[Start of Attachment]

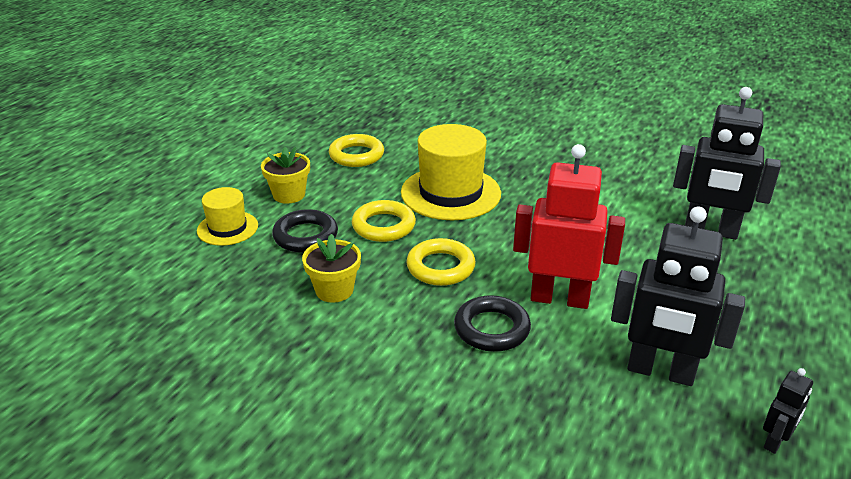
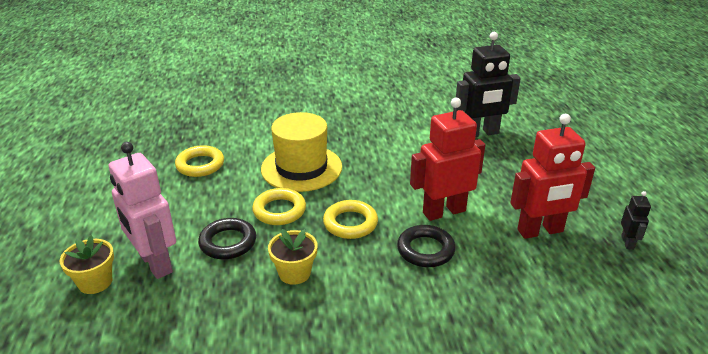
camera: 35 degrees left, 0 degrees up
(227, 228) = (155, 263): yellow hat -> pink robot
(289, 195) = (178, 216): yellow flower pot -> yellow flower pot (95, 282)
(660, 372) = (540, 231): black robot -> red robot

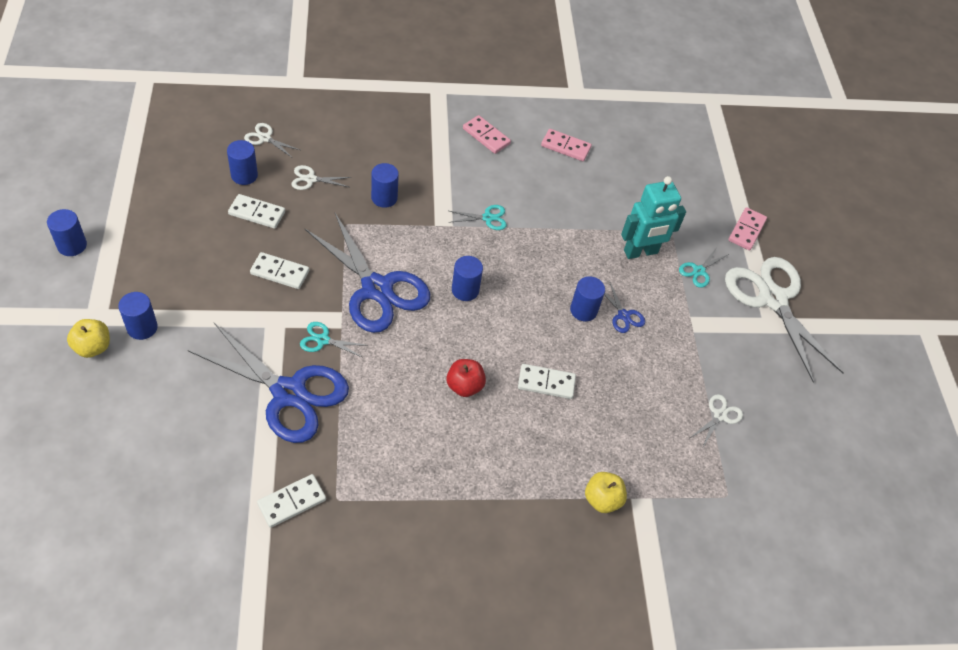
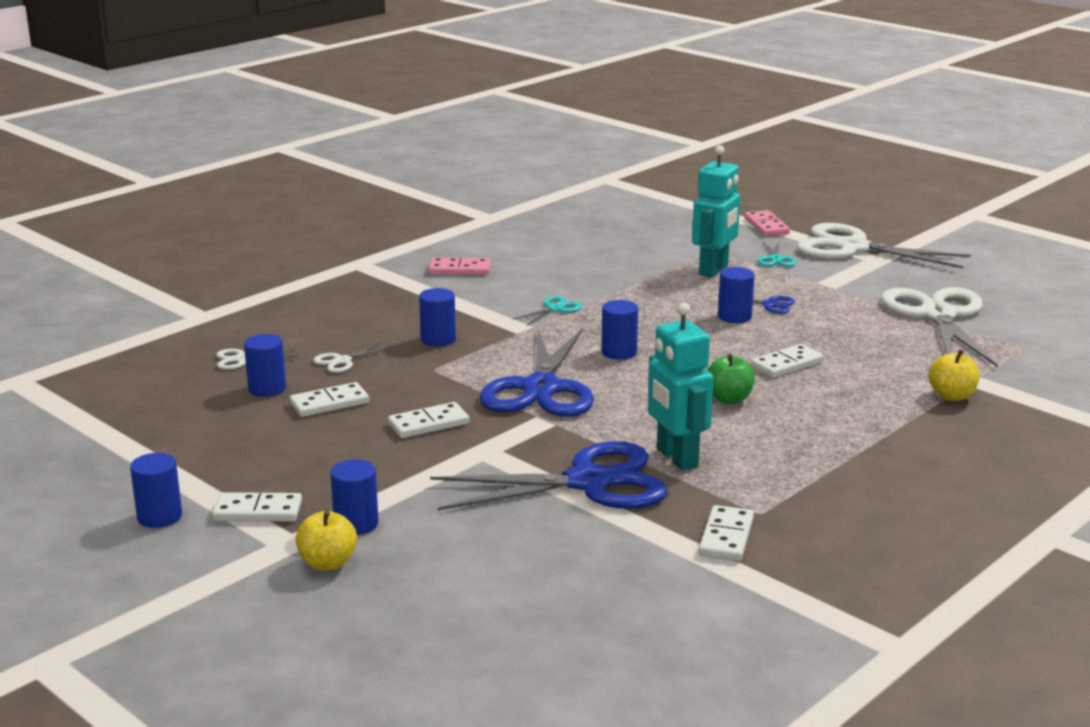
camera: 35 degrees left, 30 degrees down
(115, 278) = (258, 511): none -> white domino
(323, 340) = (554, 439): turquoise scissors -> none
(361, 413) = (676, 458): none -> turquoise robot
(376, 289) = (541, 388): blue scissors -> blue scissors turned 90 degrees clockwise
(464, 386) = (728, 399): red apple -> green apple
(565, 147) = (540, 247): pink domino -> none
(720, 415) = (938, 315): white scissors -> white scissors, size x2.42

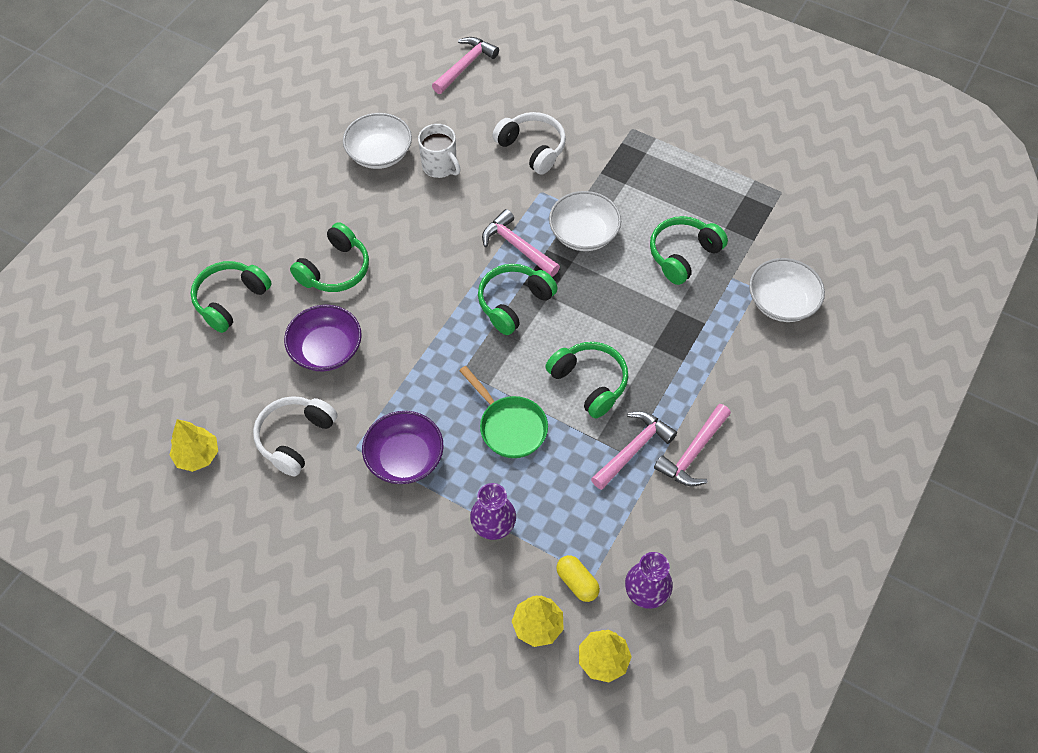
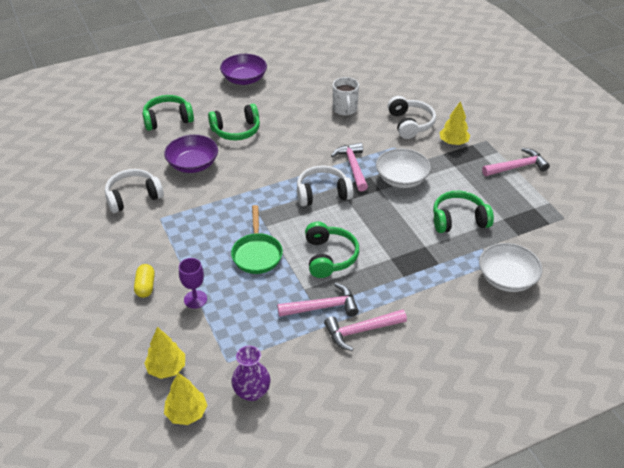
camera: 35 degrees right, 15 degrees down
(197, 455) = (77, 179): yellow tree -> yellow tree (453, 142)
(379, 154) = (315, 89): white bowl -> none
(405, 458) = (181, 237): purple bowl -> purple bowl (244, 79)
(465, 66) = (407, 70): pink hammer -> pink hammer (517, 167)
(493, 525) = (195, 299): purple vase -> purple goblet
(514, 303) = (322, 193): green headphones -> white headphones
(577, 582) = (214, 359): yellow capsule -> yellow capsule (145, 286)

[End of Attachment]

Task prompt:
Output the data exactly. Pictures don't belong in the result.

Task result:
camera: 35 degrees left, 0 degrees up
(227, 228) = (155, 263): yellow hat -> pink robot
(289, 195) = (178, 216): yellow flower pot -> yellow flower pot (95, 282)
(660, 372) = (540, 231): black robot -> red robot

camera: 35 degrees left, 30 degrees down
(115, 278) = (258, 511): none -> white domino
(323, 340) = (554, 439): turquoise scissors -> none
(361, 413) = (676, 458): none -> turquoise robot
(376, 289) = (541, 388): blue scissors -> blue scissors turned 90 degrees clockwise
(464, 386) = (728, 399): red apple -> green apple
(565, 147) = (540, 247): pink domino -> none
(720, 415) = (938, 315): white scissors -> white scissors, size x2.42

camera: 35 degrees right, 15 degrees down
(197, 455) = (77, 179): yellow tree -> yellow tree (453, 142)
(379, 154) = (315, 89): white bowl -> none
(405, 458) = (181, 237): purple bowl -> purple bowl (244, 79)
(465, 66) = (407, 70): pink hammer -> pink hammer (517, 167)
(493, 525) = (195, 299): purple vase -> purple goblet
(514, 303) = (322, 193): green headphones -> white headphones
(577, 582) = (214, 359): yellow capsule -> yellow capsule (145, 286)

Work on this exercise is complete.